Object state change records
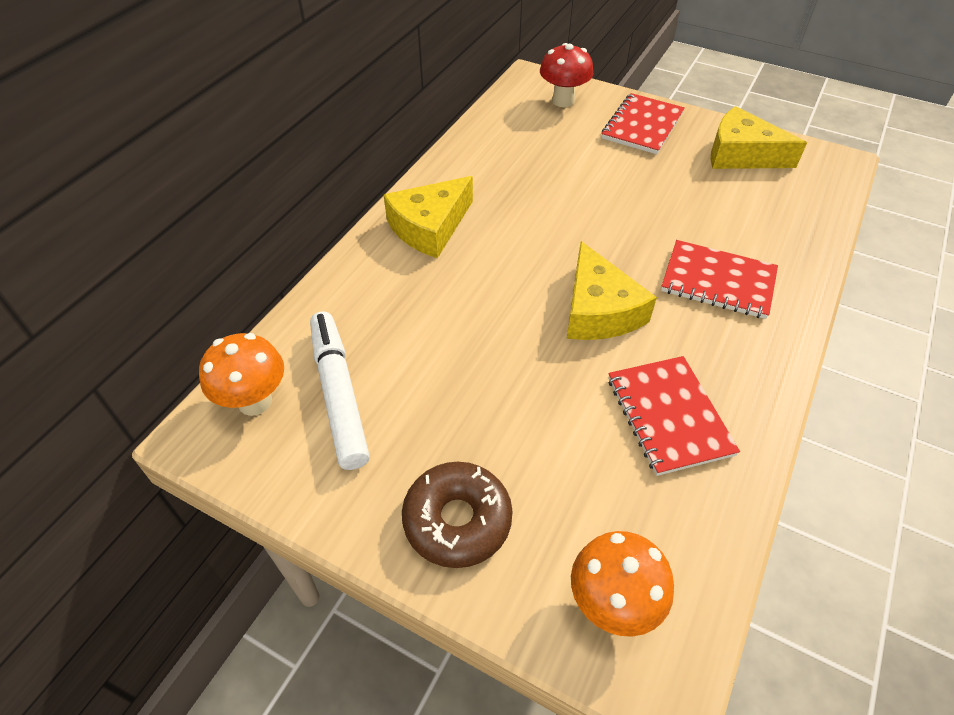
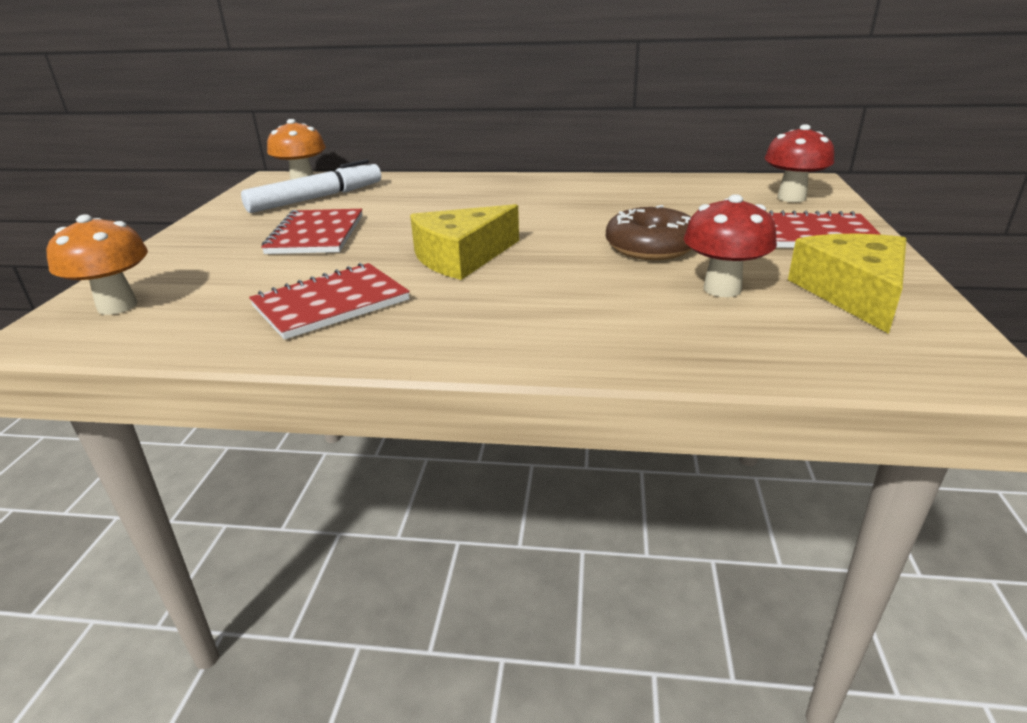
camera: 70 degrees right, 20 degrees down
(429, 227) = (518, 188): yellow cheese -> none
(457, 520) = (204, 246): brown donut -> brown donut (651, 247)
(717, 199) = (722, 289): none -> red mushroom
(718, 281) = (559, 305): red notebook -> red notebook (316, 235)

PROBLEM:
Retype the data above verbatim, minus images.

SOLUTION BELOW:
camera: 70 degrees right, 20 degrees down
(429, 227) = (518, 188): yellow cheese -> none
(457, 520) = (204, 246): brown donut -> brown donut (651, 247)
(717, 199) = (722, 289): none -> red mushroom
(718, 281) = (559, 305): red notebook -> red notebook (316, 235)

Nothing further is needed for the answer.